===== Supplied data =====
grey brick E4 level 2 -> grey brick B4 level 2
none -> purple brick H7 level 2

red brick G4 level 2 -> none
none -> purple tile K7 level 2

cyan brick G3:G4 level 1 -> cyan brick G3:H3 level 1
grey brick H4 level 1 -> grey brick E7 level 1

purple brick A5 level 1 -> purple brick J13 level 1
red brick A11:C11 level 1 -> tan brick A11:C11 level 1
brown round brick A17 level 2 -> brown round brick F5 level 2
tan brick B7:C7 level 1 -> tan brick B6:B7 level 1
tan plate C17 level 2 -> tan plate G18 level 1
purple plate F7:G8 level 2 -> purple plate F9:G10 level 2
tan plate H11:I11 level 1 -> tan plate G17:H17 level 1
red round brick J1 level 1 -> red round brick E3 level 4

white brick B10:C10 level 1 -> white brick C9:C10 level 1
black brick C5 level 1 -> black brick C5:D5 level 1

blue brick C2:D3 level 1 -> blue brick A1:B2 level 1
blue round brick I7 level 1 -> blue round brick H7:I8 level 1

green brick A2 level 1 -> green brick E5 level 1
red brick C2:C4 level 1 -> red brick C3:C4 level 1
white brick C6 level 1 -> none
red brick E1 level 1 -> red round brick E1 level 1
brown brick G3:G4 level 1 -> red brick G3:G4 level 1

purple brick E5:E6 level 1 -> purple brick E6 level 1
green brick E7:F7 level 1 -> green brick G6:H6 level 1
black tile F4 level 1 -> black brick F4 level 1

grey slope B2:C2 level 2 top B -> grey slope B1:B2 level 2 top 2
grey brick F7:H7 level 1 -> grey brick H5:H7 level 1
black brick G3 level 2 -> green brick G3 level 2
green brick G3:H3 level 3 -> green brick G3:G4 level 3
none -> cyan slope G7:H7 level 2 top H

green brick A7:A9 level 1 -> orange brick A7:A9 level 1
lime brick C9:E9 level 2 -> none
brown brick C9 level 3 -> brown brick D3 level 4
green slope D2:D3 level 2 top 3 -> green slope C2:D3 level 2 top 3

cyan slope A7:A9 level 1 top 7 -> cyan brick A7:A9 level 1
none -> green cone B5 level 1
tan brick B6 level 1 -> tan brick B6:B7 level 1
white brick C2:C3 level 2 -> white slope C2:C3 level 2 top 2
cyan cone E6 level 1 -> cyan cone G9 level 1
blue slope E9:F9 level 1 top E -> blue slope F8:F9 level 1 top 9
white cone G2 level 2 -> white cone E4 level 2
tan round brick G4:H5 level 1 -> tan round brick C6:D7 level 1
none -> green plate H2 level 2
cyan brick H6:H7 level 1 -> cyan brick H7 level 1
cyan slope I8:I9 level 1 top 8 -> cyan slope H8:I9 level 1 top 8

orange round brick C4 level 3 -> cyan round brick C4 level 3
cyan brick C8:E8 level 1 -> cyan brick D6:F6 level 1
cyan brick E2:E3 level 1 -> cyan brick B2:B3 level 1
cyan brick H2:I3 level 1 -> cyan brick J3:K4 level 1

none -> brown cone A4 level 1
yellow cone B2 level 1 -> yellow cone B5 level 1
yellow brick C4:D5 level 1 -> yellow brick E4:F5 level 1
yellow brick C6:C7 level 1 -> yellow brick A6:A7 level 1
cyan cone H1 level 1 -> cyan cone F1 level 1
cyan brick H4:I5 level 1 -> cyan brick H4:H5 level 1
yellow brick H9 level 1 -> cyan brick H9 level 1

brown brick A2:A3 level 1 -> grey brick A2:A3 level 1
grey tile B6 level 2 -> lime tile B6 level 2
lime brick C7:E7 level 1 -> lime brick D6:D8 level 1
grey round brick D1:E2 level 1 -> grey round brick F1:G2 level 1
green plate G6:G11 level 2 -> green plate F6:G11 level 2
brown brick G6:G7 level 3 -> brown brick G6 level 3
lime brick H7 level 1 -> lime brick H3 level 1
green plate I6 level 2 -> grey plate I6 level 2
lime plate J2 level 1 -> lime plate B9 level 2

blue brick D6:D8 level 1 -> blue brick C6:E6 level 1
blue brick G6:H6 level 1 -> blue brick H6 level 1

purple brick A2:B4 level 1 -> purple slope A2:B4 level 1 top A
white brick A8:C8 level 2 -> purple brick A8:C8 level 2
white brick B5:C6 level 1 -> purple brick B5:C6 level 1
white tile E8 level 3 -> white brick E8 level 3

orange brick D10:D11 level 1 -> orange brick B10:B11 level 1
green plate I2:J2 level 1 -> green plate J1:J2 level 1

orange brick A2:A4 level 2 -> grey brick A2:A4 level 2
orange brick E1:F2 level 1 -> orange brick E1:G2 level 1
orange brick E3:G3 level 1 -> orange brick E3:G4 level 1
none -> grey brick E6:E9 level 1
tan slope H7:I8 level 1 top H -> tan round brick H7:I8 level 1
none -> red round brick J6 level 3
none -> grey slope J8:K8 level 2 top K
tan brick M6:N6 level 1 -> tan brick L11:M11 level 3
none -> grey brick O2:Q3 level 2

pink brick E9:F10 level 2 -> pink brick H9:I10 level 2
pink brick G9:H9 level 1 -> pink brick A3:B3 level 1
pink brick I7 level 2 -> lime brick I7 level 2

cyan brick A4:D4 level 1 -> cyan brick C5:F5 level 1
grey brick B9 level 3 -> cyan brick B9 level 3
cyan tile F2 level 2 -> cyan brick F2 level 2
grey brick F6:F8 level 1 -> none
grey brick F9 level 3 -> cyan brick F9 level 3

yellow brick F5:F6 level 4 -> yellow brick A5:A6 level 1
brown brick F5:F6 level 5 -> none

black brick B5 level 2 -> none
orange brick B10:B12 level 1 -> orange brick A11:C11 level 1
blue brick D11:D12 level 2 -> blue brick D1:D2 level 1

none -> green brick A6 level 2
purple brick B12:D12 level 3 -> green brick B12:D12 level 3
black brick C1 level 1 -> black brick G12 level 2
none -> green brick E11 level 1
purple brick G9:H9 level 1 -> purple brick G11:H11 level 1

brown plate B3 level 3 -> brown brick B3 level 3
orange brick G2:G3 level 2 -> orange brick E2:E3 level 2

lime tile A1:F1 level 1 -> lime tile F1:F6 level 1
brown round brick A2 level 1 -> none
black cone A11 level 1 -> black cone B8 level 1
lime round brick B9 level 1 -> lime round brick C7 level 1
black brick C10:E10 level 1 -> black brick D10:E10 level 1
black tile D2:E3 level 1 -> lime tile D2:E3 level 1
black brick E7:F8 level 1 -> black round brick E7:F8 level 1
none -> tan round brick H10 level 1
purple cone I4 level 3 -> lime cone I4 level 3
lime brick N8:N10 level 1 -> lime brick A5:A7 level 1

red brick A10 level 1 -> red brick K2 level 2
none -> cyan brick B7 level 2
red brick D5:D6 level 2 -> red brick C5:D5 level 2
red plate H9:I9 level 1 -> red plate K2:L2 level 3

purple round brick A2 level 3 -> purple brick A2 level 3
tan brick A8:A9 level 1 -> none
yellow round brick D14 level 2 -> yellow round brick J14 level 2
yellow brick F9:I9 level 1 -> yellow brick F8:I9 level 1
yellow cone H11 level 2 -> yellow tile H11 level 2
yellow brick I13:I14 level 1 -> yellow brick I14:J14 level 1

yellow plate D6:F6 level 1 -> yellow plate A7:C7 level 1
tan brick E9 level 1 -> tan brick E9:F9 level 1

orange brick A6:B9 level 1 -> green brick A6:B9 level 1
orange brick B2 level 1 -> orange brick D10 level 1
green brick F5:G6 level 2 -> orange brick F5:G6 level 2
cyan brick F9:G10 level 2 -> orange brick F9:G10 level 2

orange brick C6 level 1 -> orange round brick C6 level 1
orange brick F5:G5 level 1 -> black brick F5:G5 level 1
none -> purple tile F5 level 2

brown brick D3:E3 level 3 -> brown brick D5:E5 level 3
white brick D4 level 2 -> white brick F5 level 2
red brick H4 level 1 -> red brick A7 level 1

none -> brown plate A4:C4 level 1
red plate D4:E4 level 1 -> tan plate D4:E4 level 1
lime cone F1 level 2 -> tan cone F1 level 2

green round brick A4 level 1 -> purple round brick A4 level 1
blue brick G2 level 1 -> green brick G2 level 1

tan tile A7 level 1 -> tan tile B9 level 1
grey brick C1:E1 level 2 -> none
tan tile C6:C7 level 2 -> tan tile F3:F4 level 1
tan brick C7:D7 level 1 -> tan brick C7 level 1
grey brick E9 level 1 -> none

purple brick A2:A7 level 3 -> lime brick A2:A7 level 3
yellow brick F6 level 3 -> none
=====
#### Assignment:
Only one part of the material above is to be transcribed, namely the lines starting with the line that has "brown round brick A17" and going on through the line that has "blue round brick I7", exactly as they stand.

#### Response area:
brown round brick A17 level 2 -> brown round brick F5 level 2
tan brick B7:C7 level 1 -> tan brick B6:B7 level 1
tan plate C17 level 2 -> tan plate G18 level 1
purple plate F7:G8 level 2 -> purple plate F9:G10 level 2
tan plate H11:I11 level 1 -> tan plate G17:H17 level 1
red round brick J1 level 1 -> red round brick E3 level 4

white brick B10:C10 level 1 -> white brick C9:C10 level 1
black brick C5 level 1 -> black brick C5:D5 level 1

blue brick C2:D3 level 1 -> blue brick A1:B2 level 1
blue round brick I7 level 1 -> blue round brick H7:I8 level 1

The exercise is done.